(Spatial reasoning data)

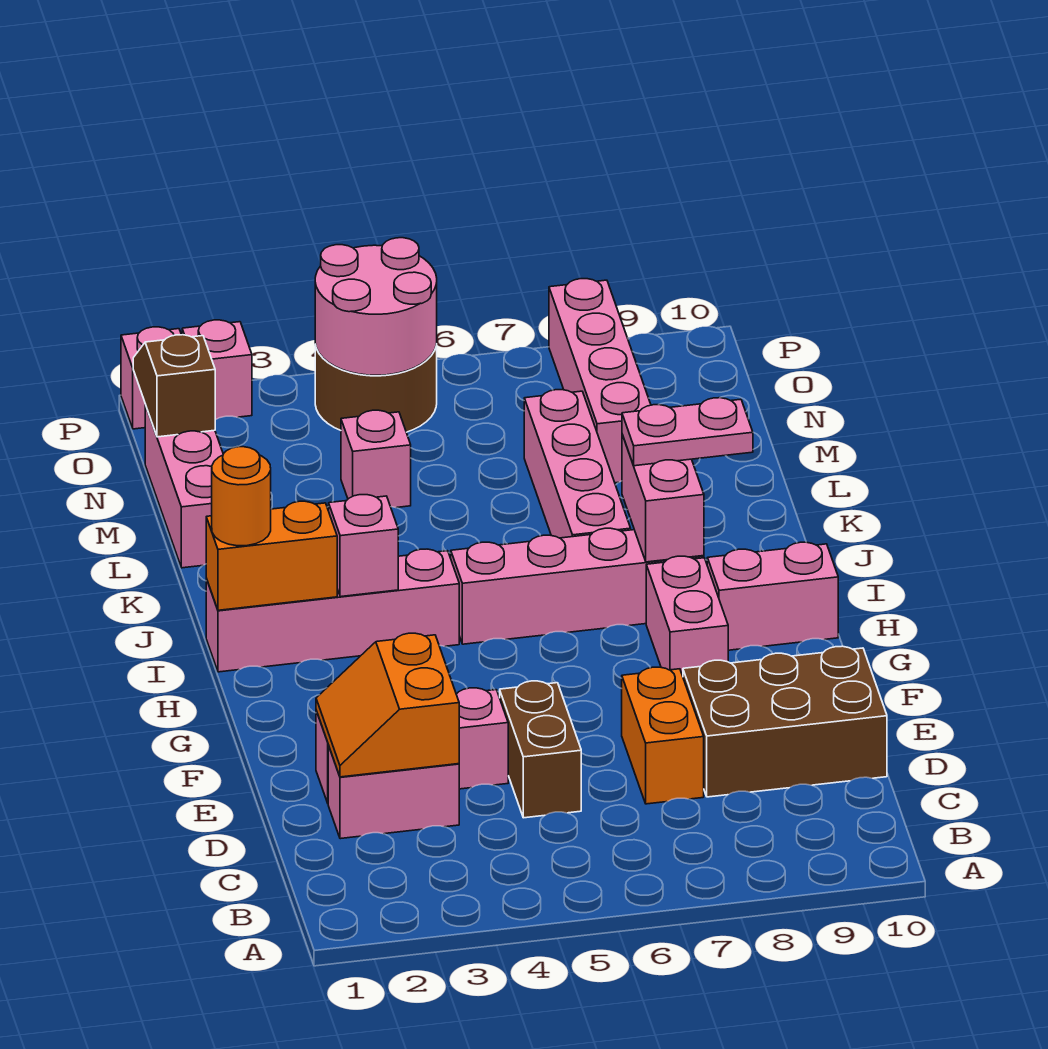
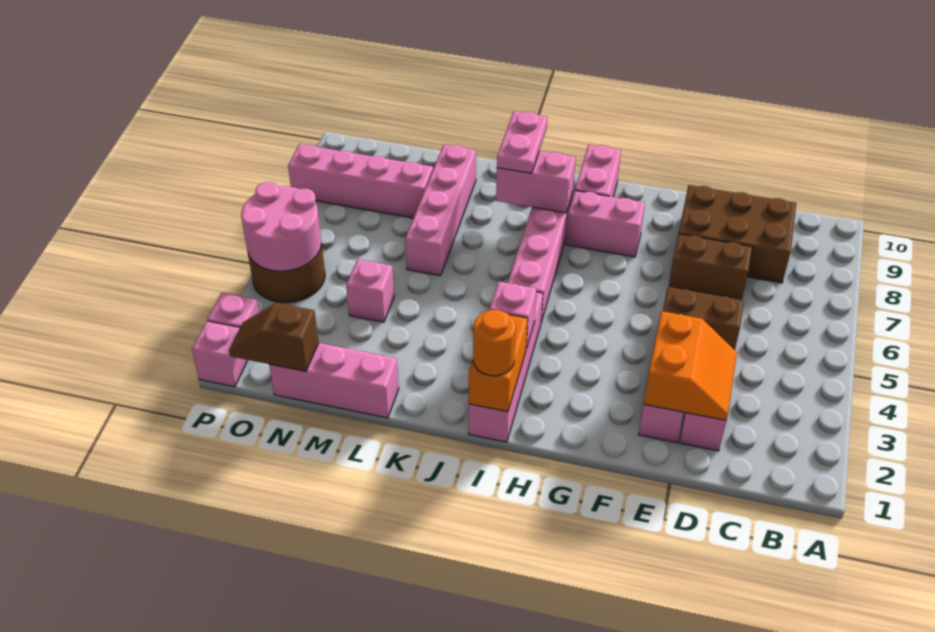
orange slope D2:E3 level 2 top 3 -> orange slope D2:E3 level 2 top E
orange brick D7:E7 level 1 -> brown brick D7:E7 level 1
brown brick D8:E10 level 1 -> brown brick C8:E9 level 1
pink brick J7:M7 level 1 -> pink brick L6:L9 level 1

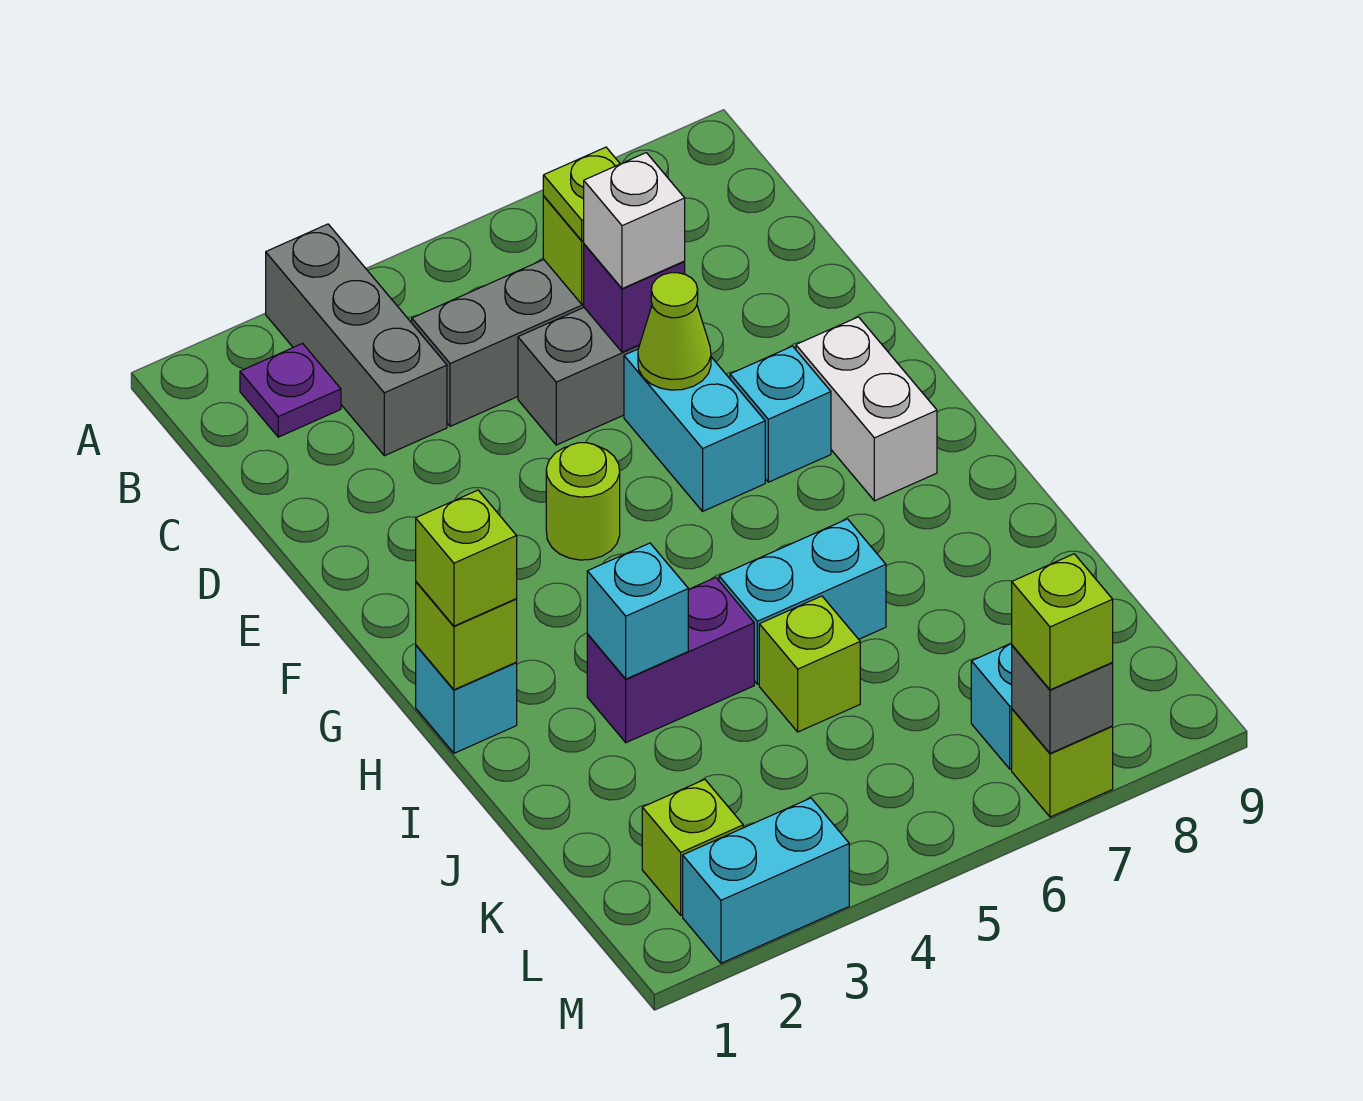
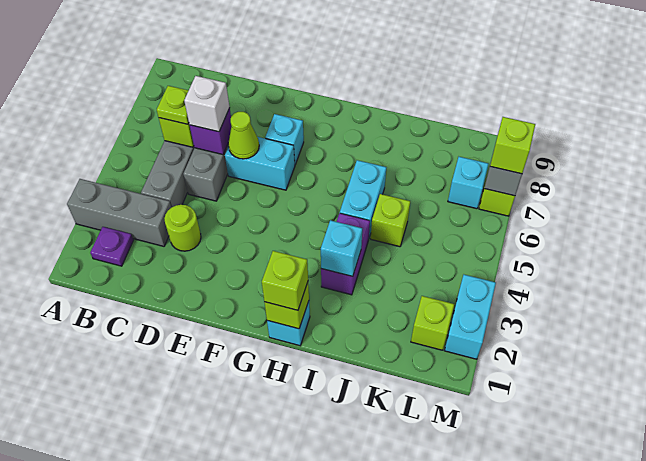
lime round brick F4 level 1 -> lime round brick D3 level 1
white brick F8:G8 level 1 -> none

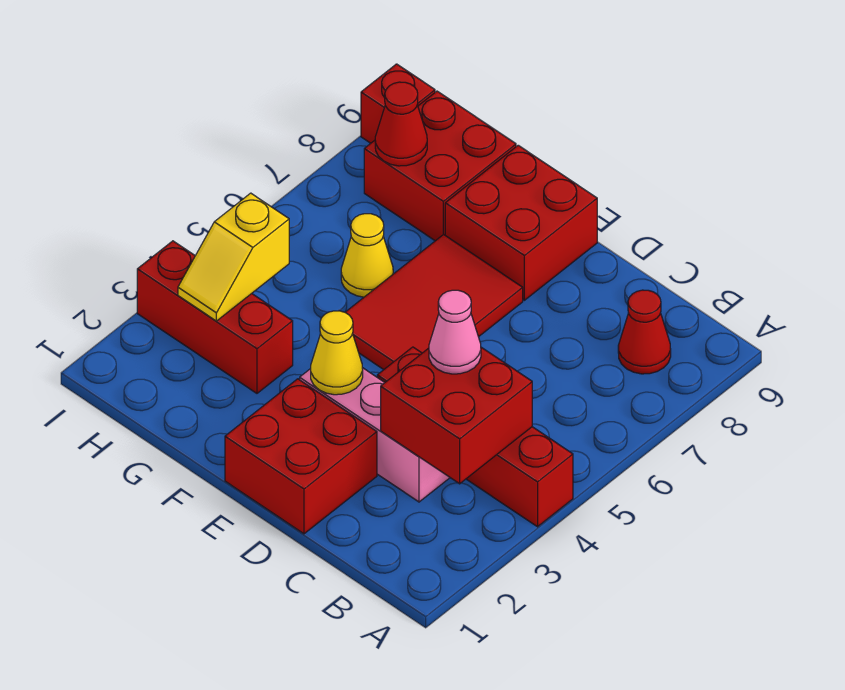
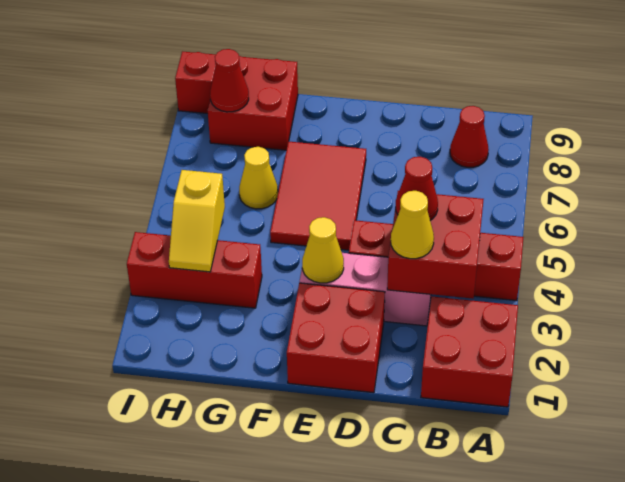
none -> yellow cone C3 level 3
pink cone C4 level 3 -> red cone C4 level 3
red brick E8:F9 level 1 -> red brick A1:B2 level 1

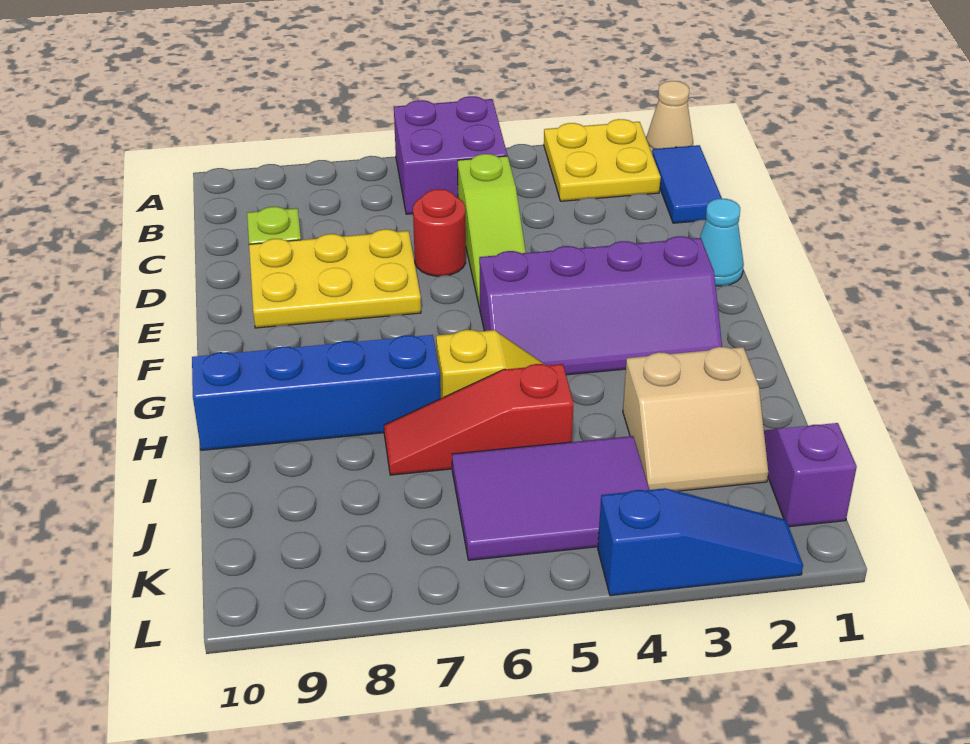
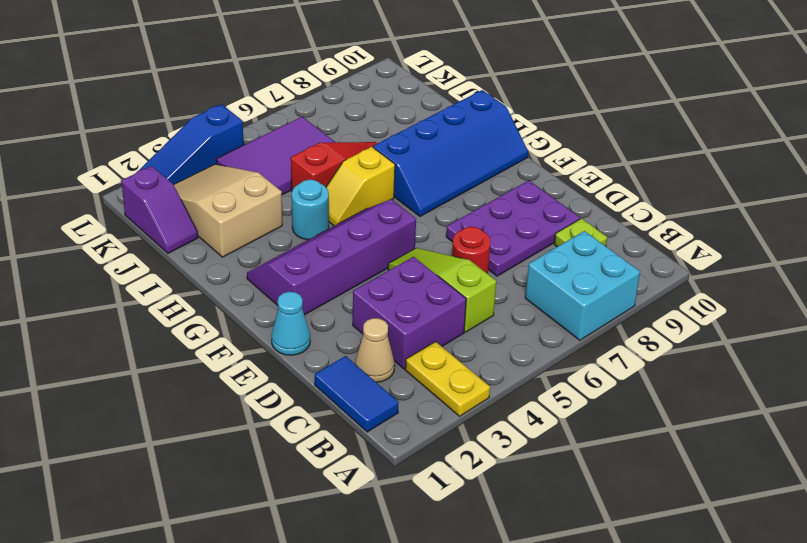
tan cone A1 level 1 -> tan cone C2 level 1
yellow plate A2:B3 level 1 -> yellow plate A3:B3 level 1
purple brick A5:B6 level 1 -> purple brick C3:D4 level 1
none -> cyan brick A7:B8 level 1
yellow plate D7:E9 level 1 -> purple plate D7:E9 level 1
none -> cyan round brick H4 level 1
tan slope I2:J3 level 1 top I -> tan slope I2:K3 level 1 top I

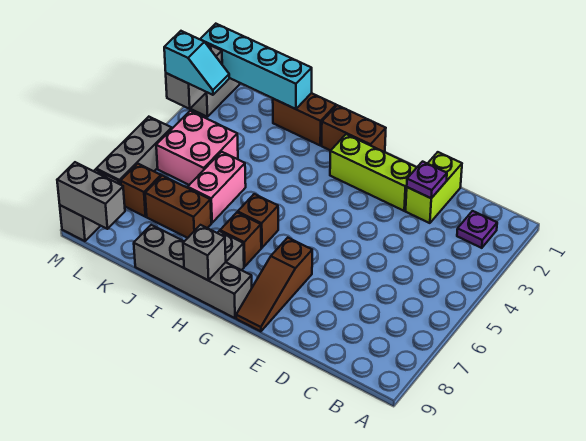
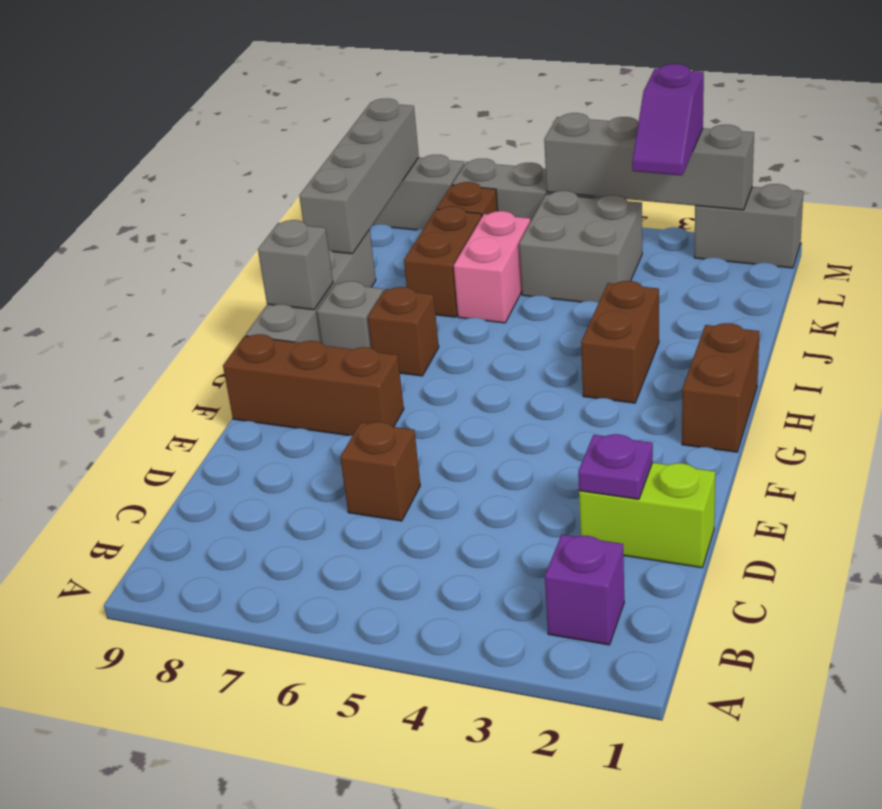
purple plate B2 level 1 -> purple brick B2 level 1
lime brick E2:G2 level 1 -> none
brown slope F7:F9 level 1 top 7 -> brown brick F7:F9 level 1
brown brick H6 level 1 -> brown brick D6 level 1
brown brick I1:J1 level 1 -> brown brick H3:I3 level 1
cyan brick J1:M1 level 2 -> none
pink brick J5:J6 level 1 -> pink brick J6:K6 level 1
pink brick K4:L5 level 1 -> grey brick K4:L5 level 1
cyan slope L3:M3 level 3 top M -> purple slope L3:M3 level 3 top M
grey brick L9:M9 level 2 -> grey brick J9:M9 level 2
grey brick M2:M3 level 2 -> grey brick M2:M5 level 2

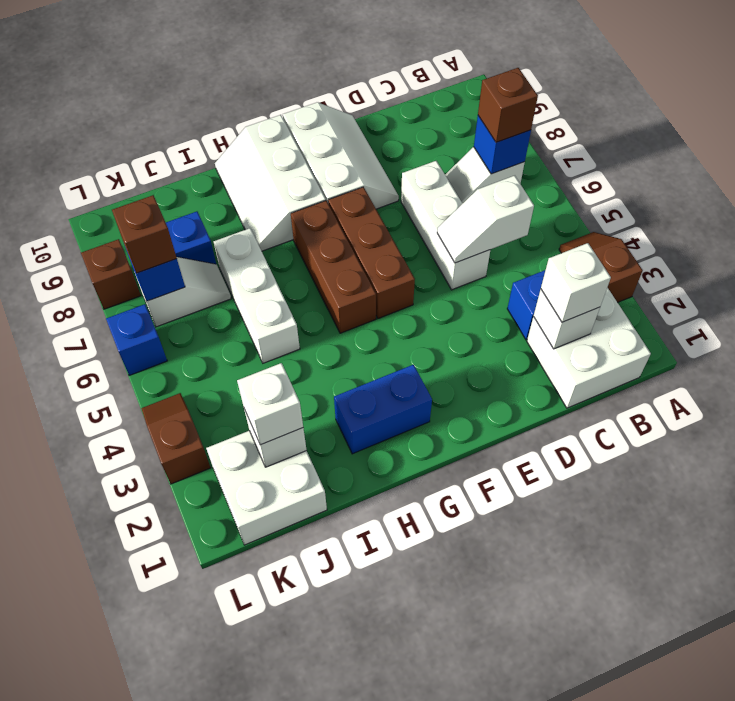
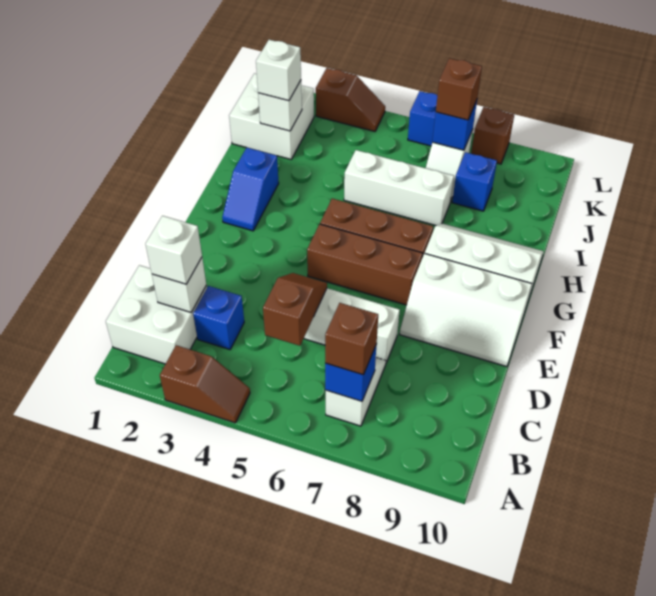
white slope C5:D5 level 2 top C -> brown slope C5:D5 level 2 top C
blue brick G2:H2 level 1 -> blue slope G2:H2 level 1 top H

▶ **What you have to do**:
Within the entries above, the lines from the one containing "brown brick D8:E10" through the one containing "purple brick A5:B6" are to be transcribed exactly, ends included, pictures excluded.

▶ **Result below**:
brown brick D8:E10 level 1 -> brown brick C8:E9 level 1
pink brick J7:M7 level 1 -> pink brick L6:L9 level 1

lime round brick F4 level 1 -> lime round brick D3 level 1
white brick F8:G8 level 1 -> none

none -> yellow cone C3 level 3
pink cone C4 level 3 -> red cone C4 level 3
red brick E8:F9 level 1 -> red brick A1:B2 level 1

tan cone A1 level 1 -> tan cone C2 level 1
yellow plate A2:B3 level 1 -> yellow plate A3:B3 level 1
purple brick A5:B6 level 1 -> purple brick C3:D4 level 1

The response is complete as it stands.